## Problem description
Exactly and only the lines from the line holding "SD pin SCK: D5 -> D8" to the end of the records should be reproduced. Leave pictures out.

++++++++++++++++++++

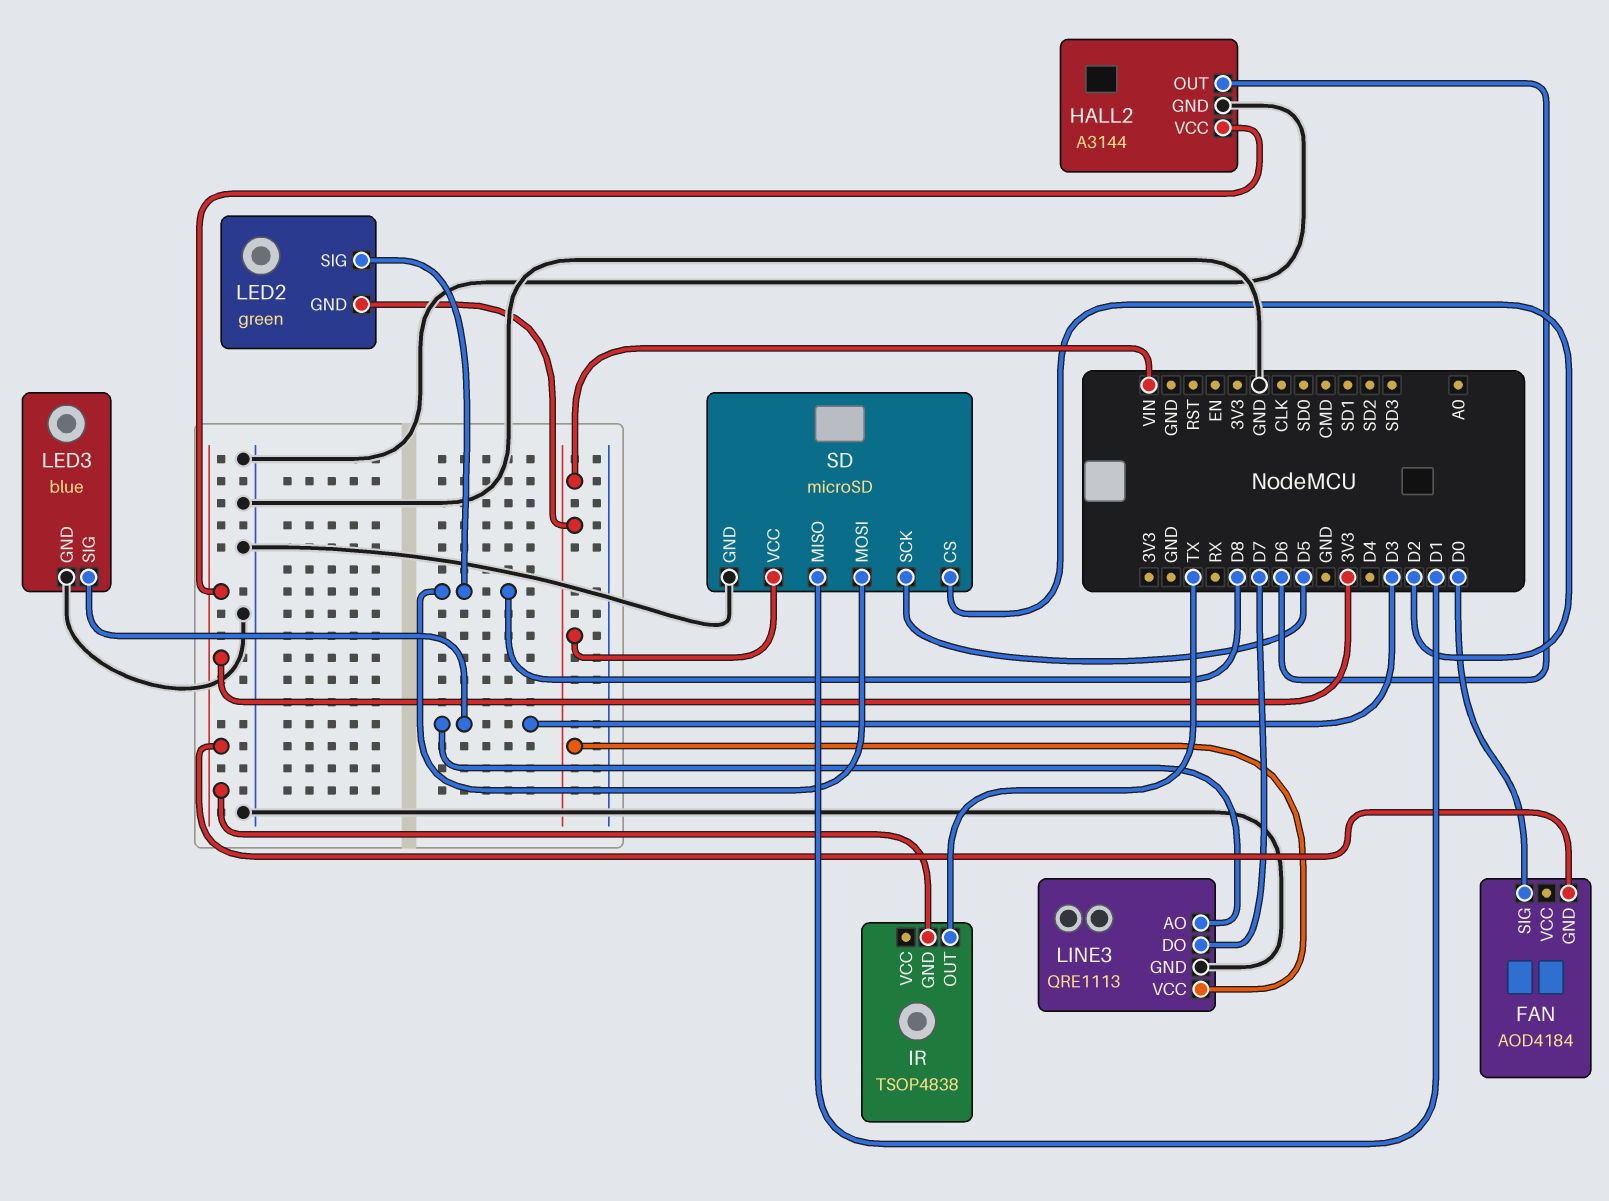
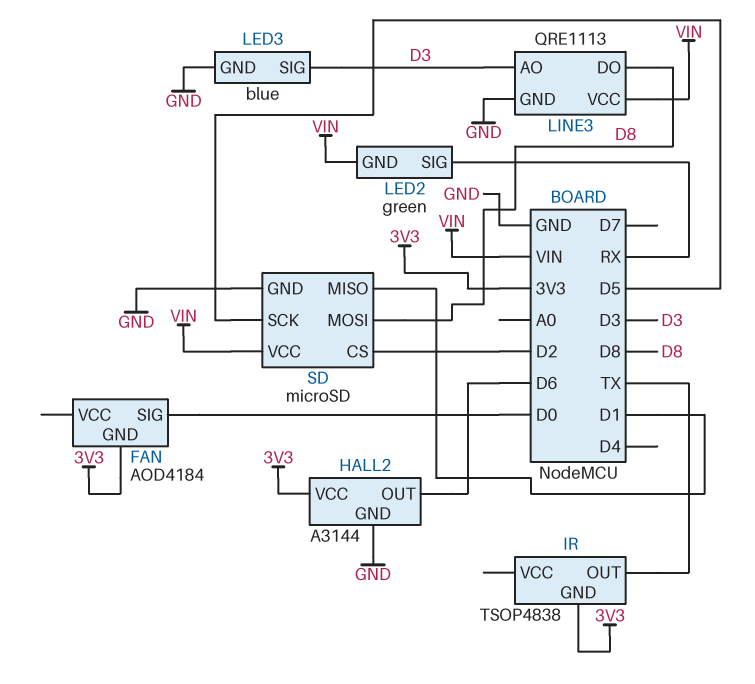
LED2 pin SIG: D8 -> RX
LINE3 pin DO: D7 -> D8

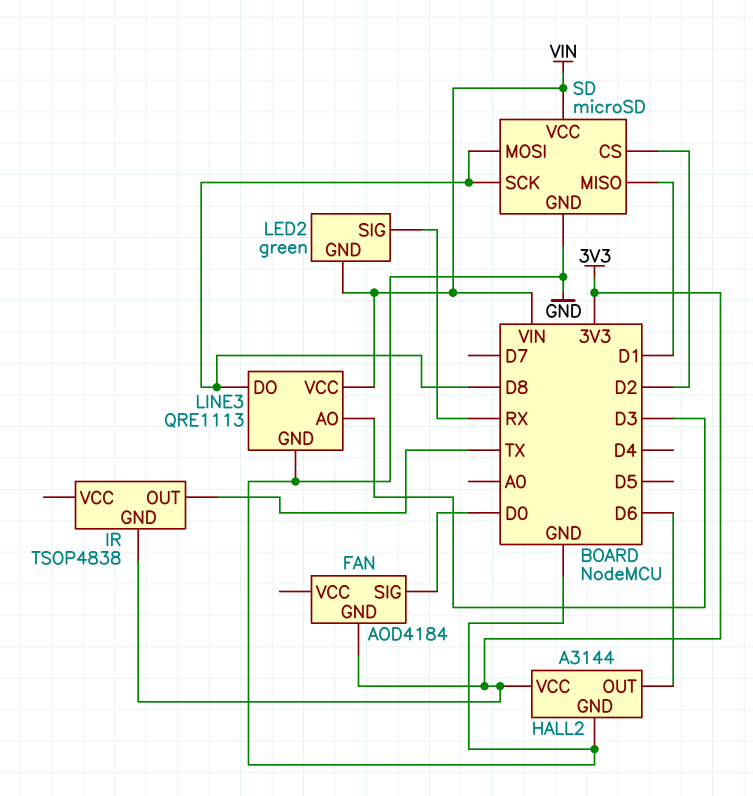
LED3: blue -> none
LED3 pin GND: GND -> none
LED3 pin SIG: D3 -> none
SD pin SCK: D5 -> D8

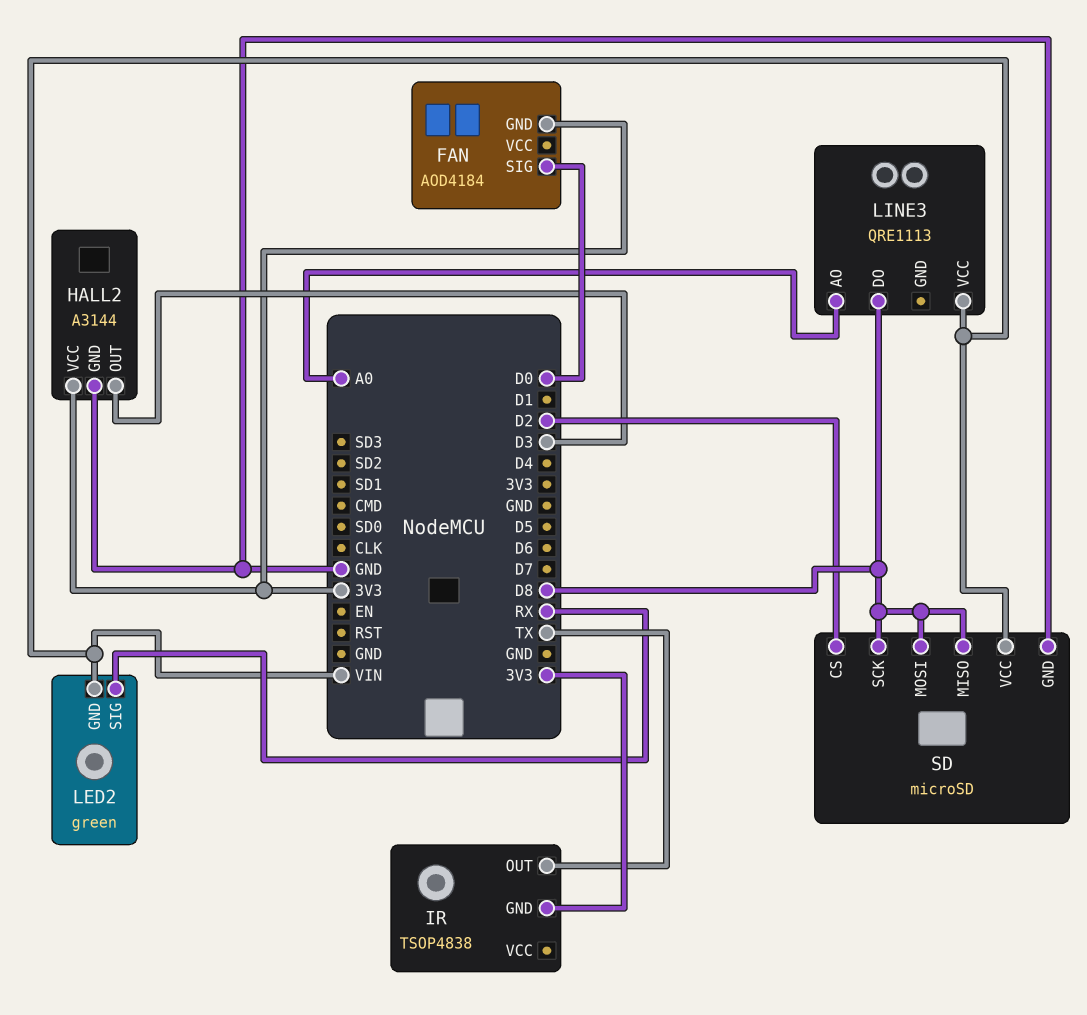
HALL2 pin OUT: D6 -> D3
LINE3 pin AO: D3 -> A0
LINE3 pin GND: GND -> none
SD pin MISO: D1 -> D8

++++++++++++++++++++

## Response
SD pin SCK: D5 -> D8

HALL2 pin OUT: D6 -> D3
LINE3 pin AO: D3 -> A0
LINE3 pin GND: GND -> none
SD pin MISO: D1 -> D8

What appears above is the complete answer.